THE DATA:
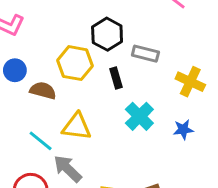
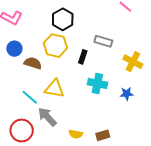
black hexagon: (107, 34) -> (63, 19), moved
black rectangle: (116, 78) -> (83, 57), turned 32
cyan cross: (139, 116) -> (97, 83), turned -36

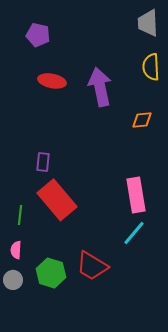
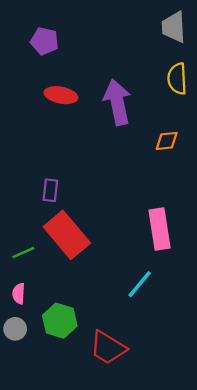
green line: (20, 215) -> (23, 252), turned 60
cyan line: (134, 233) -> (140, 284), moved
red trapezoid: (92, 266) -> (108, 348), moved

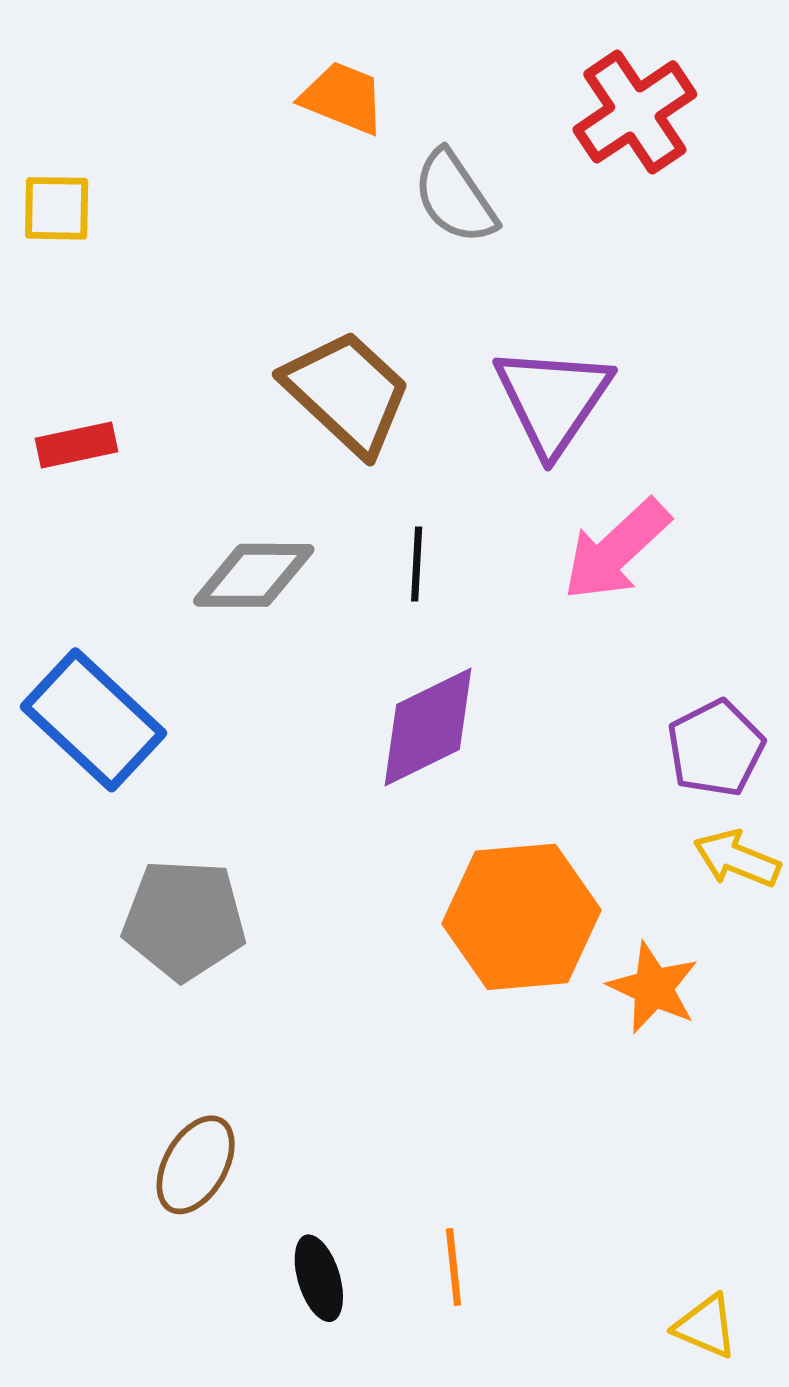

* * *

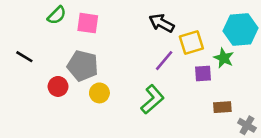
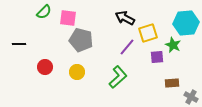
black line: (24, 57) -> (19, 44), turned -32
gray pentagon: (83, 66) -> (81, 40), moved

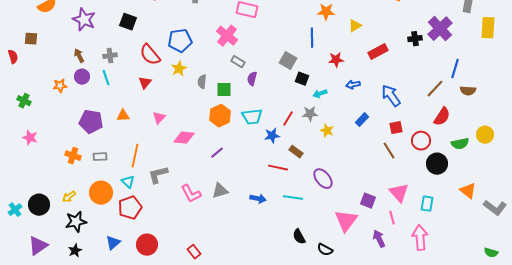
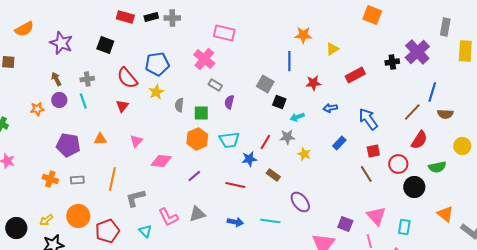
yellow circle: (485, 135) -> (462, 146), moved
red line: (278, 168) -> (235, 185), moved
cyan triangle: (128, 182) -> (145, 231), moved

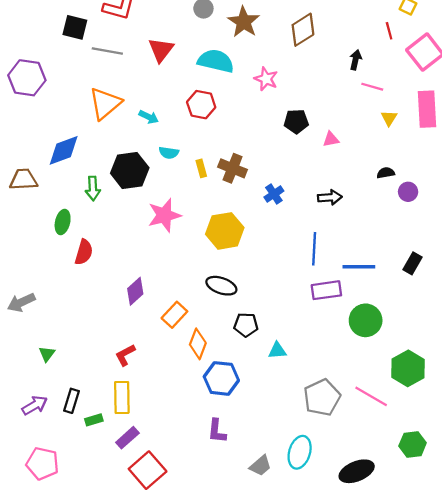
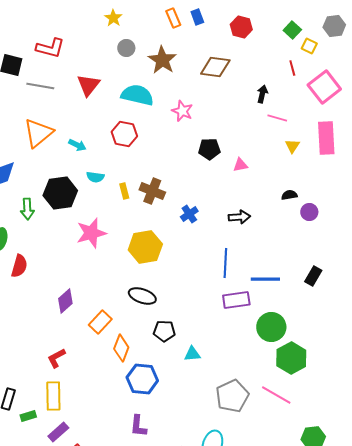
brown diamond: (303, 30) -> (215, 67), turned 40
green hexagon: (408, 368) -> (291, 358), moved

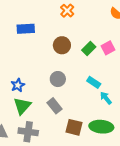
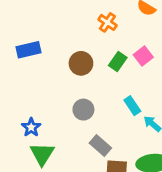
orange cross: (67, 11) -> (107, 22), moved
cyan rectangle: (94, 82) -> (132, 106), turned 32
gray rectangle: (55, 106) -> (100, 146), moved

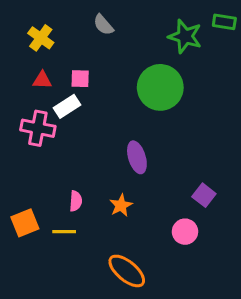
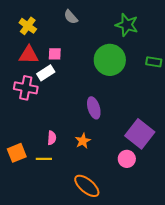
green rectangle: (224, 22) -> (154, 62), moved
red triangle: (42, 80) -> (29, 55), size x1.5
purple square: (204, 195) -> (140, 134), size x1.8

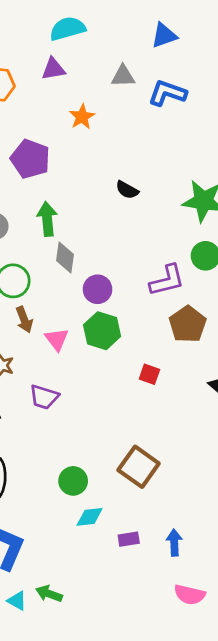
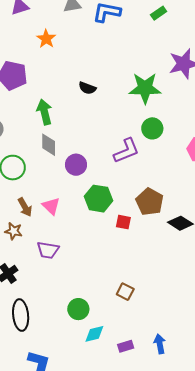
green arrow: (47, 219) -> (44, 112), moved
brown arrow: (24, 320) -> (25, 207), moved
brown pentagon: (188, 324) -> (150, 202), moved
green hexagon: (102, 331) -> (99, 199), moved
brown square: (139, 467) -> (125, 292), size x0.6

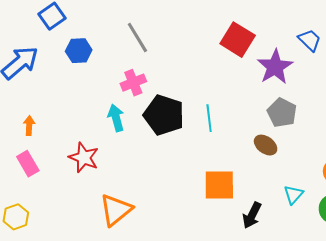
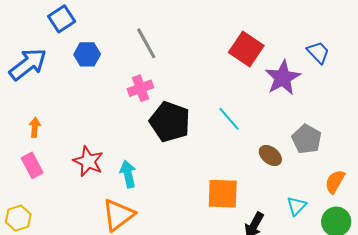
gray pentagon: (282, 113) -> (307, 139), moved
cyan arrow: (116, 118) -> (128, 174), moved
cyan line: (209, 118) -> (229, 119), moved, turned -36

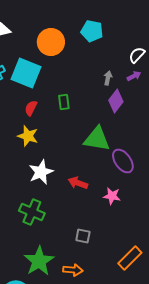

WHAT TO PRODUCE: Only one stretch of the data is wanted: write out exactly the lines from the one holding "green arrow: (47, 219) -> (44, 112), moved" through the one holding "cyan line: (209, 118)", both included, without the pictures.

RESULT FOR THIS EXERCISE:
green arrow: (47, 219) -> (44, 112), moved
brown arrow: (24, 320) -> (25, 207), moved
brown pentagon: (188, 324) -> (150, 202), moved
green hexagon: (102, 331) -> (99, 199), moved
brown square: (139, 467) -> (125, 292), size x0.6

gray pentagon: (282, 113) -> (307, 139), moved
cyan arrow: (116, 118) -> (128, 174), moved
cyan line: (209, 118) -> (229, 119), moved, turned -36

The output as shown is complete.